WHAT YOU WILL DO = Please restate each entry word for word and leave the pictures out.

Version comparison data
---+---

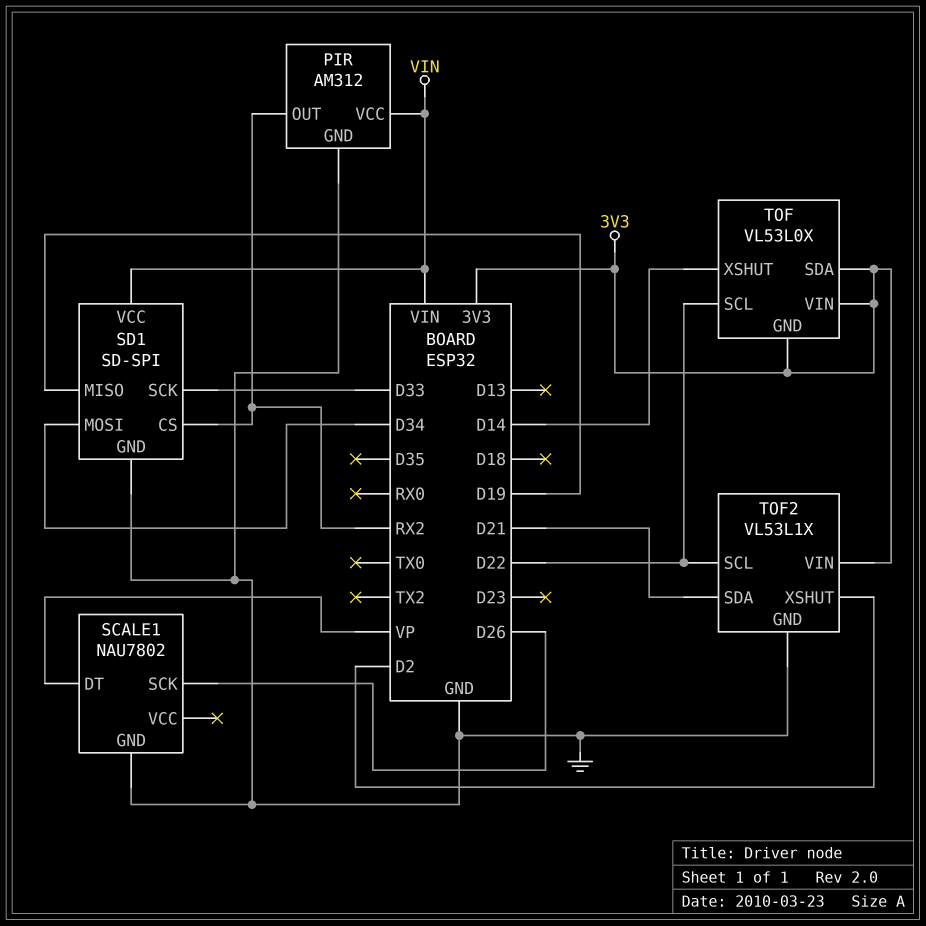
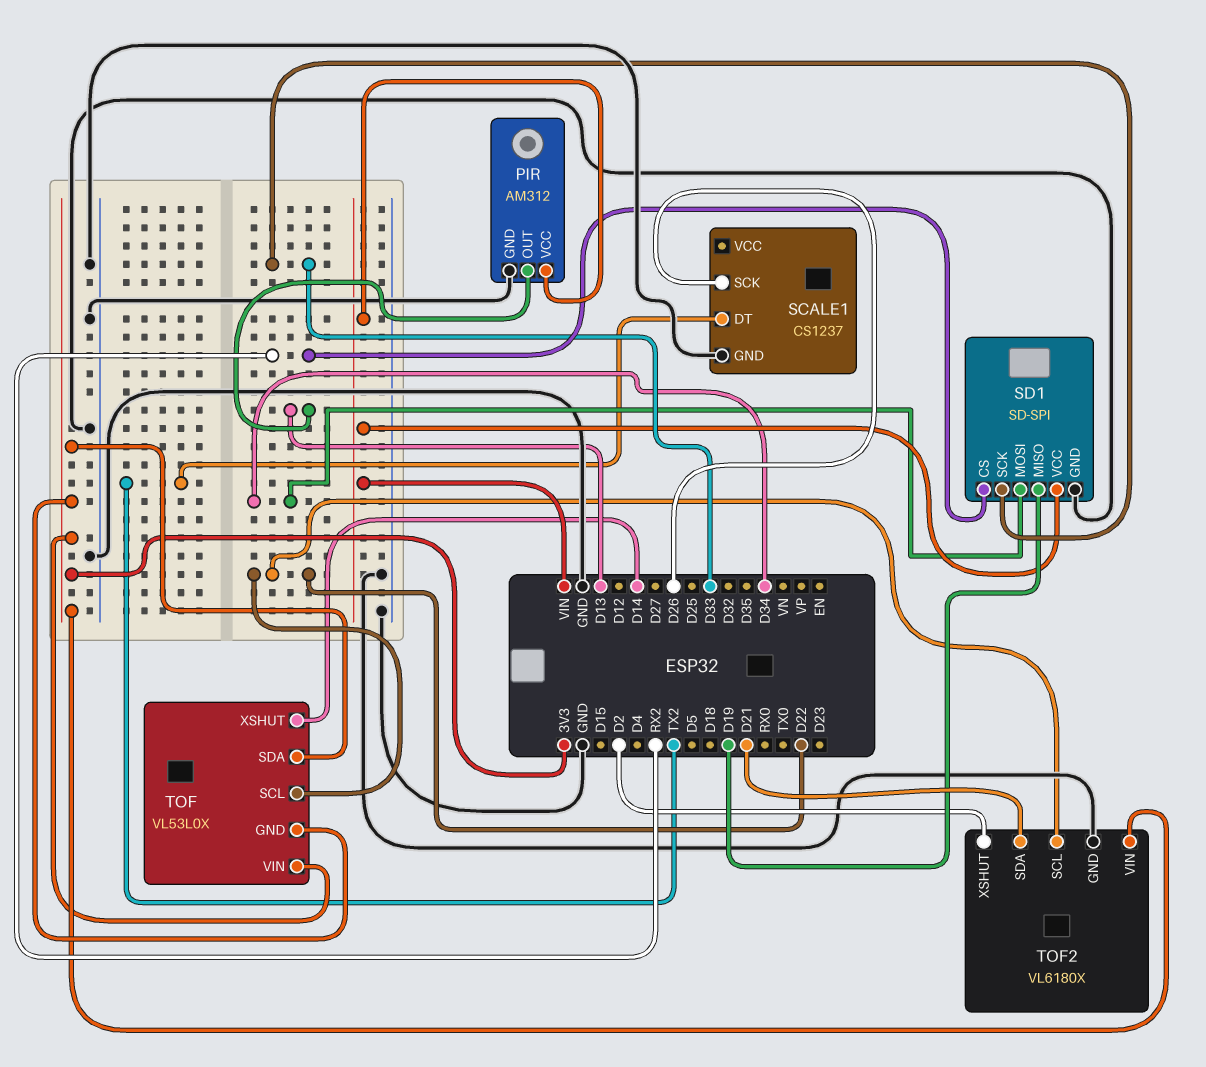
PIR pin OUT: RX2 -> D13
SCALE1: NAU7802 -> CS1237
SCALE1 pin DT: VP -> TX2
TOF2: VL53L1X -> VL6180X

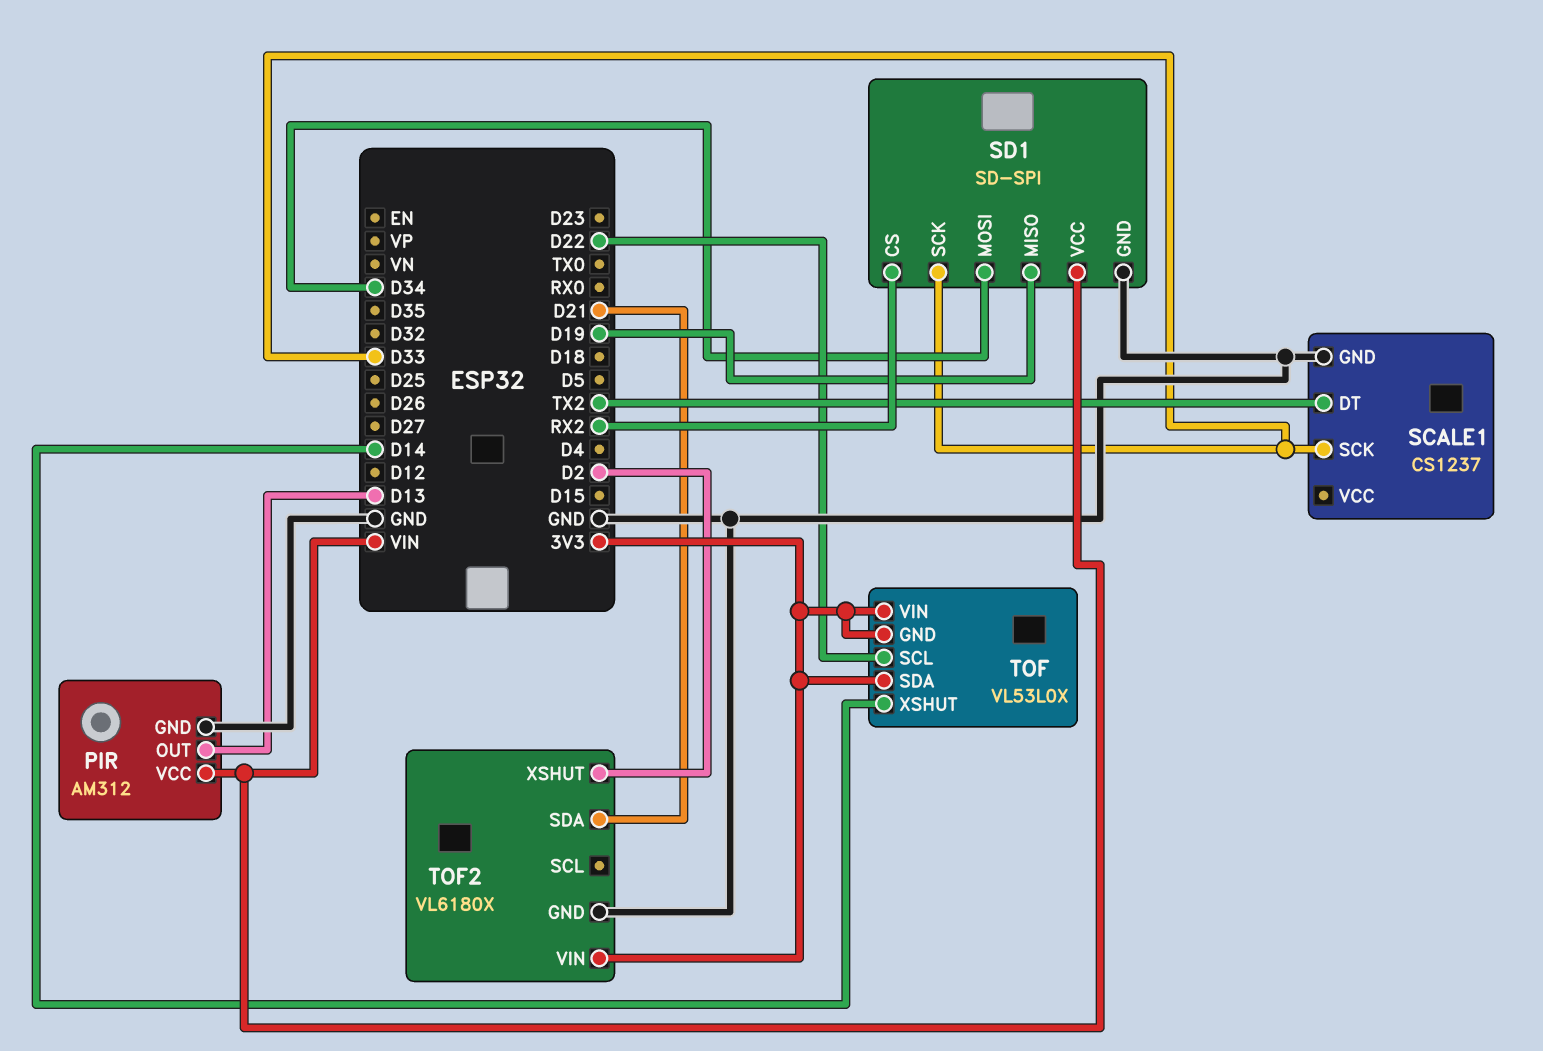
SCALE1 pin SCK: D26 -> D33
TOF2 pin SCL: D22 -> none

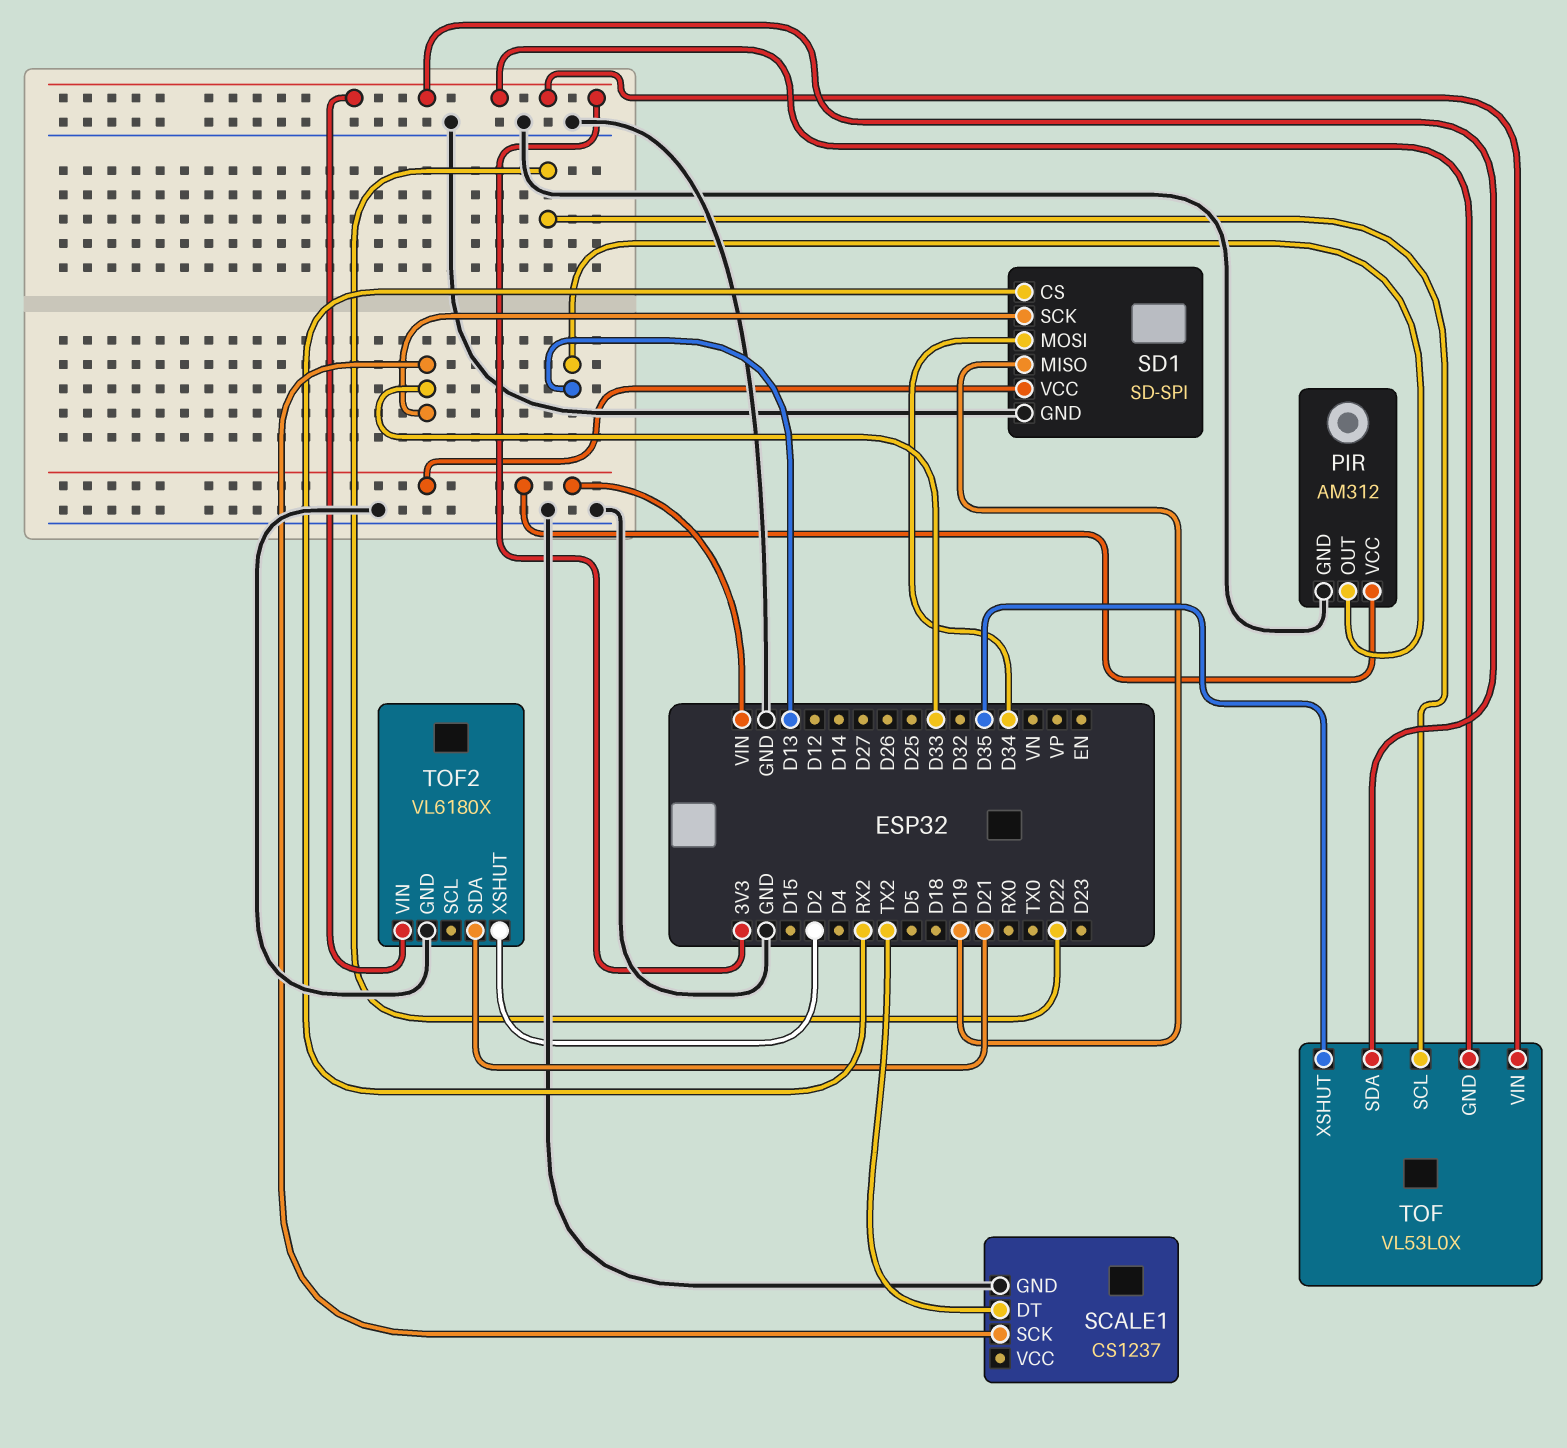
TOF pin XSHUT: D14 -> D35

---+---

ANSWER TO THE PROBLEM =
PIR pin OUT: RX2 -> D13
SCALE1: NAU7802 -> CS1237
SCALE1 pin DT: VP -> TX2
TOF2: VL53L1X -> VL6180X

SCALE1 pin SCK: D26 -> D33
TOF2 pin SCL: D22 -> none

TOF pin XSHUT: D14 -> D35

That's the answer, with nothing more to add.